TASK BRIEF -
This exercise calls for all the entries that follow to be set down exactly, without their images.

SOURCE RECORDS -
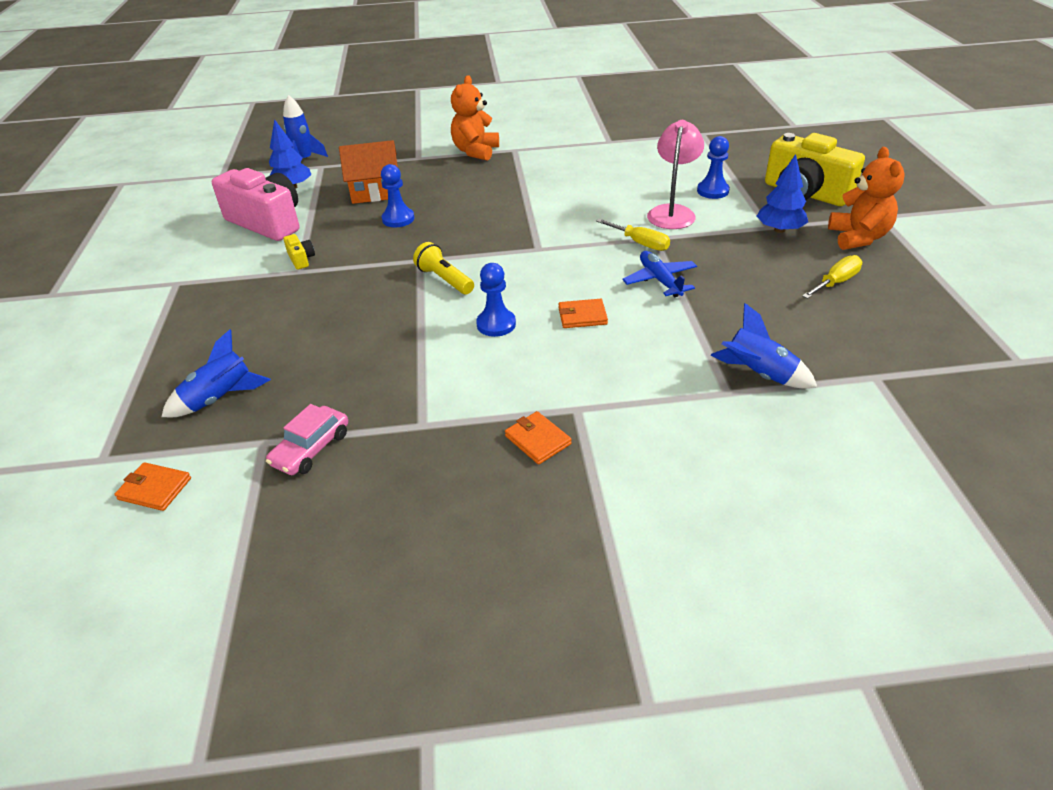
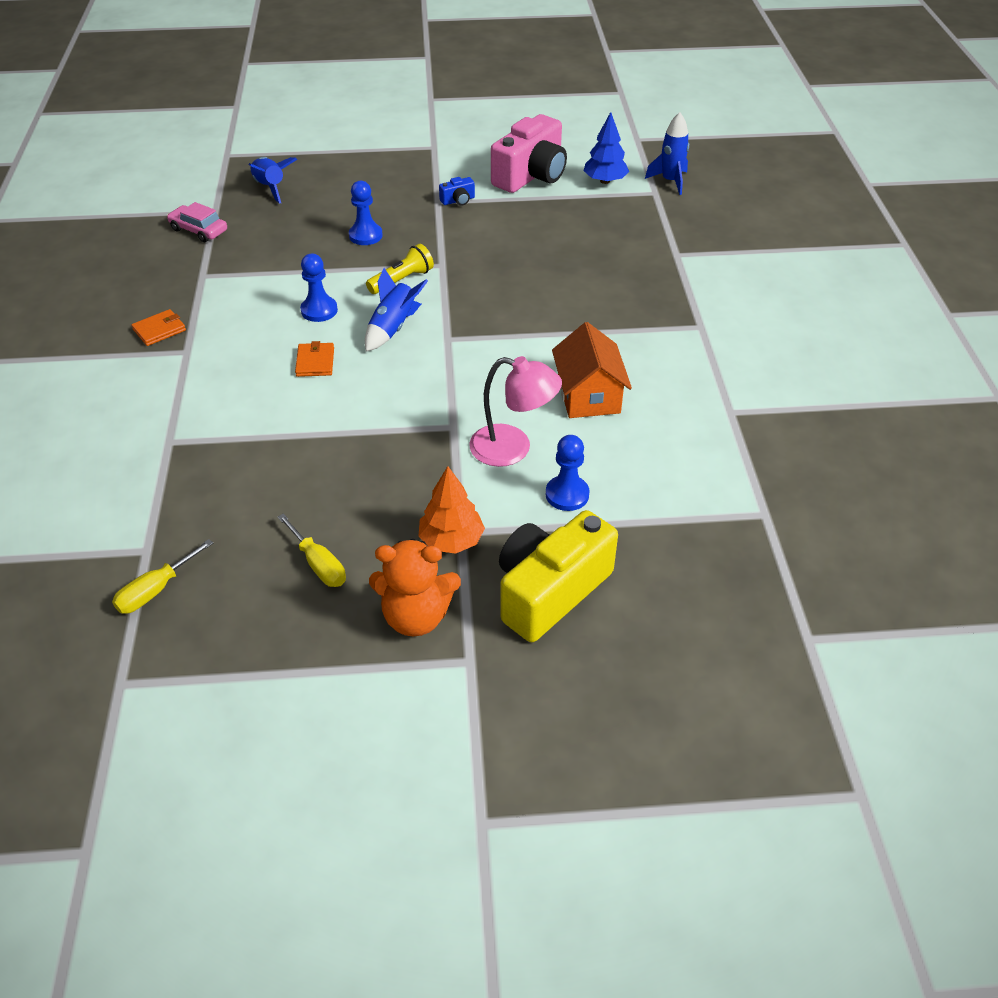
camera: 90 degrees right, 5 degrees up
(155, 489) = (189, 178): orange wallet -> none
(301, 259) = (458, 200): yellow camera -> blue camera
(375, 192) = (590, 230): orange house -> orange house (588, 395)
(398, 219) = (526, 248): blue pawn -> blue pawn (365, 235)
(475, 151) = (694, 296): orange teddy bear -> none
(640, 243) = (443, 413): yellow screwdriver -> yellow screwdriver (155, 590)
(660, 280) = (362, 420): blue plane -> none
(758, 374) = (184, 466): blue rocket -> blue rocket (393, 328)
(779, 230) = (451, 540): blue tree -> orange tree

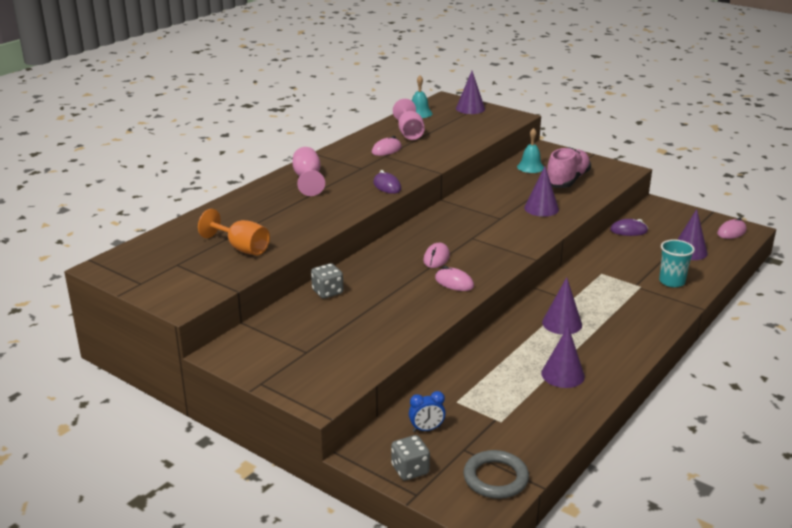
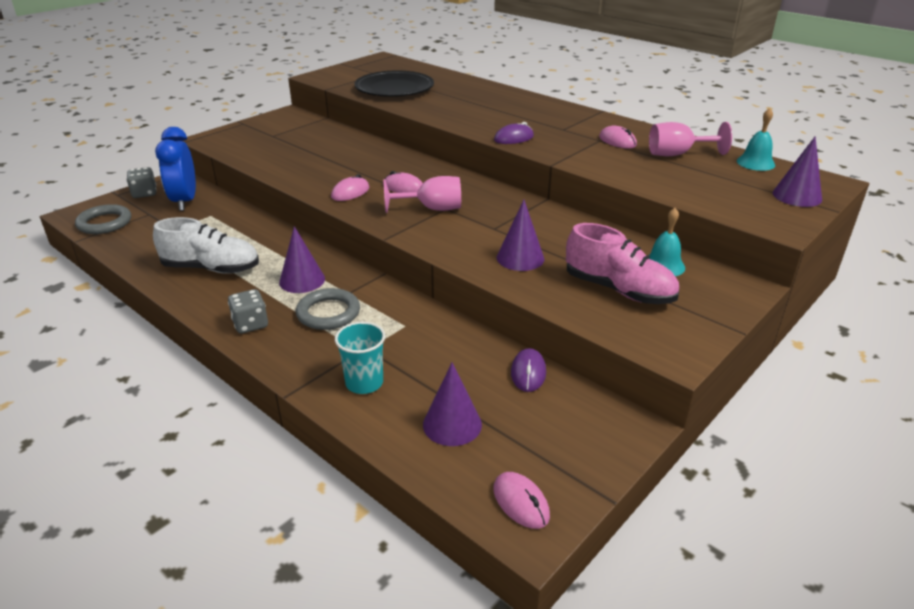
camera: 95 degrees right, 5 degrees up
(241, 248) = (394, 89): orange goblet -> black plate
(308, 179) = (531, 108): pink goblet -> pink goblet (432, 209)
(327, 292) = (358, 143): grey dice -> grey dice (250, 324)
(426, 429) = (185, 201): blue clock -> blue clock, size x2.01
(563, 374) = (211, 268): purple cone -> white shoe
(602, 305) = (328, 313): none -> grey ring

ANSWER FOR THIS EXERCISE -
camera: 90 degrees right, 5 degrees up
(155, 489) = (189, 178): orange wallet -> none
(301, 259) = (458, 200): yellow camera -> blue camera
(375, 192) = (590, 230): orange house -> orange house (588, 395)
(398, 219) = (526, 248): blue pawn -> blue pawn (365, 235)
(475, 151) = (694, 296): orange teddy bear -> none
(640, 243) = (443, 413): yellow screwdriver -> yellow screwdriver (155, 590)
(660, 280) = (362, 420): blue plane -> none
(758, 374) = (184, 466): blue rocket -> blue rocket (393, 328)
(779, 230) = (451, 540): blue tree -> orange tree

camera: 95 degrees right, 5 degrees up
(241, 248) = (394, 89): orange goblet -> black plate
(308, 179) = (531, 108): pink goblet -> pink goblet (432, 209)
(327, 292) = (358, 143): grey dice -> grey dice (250, 324)
(426, 429) = (185, 201): blue clock -> blue clock, size x2.01
(563, 374) = (211, 268): purple cone -> white shoe
(602, 305) = (328, 313): none -> grey ring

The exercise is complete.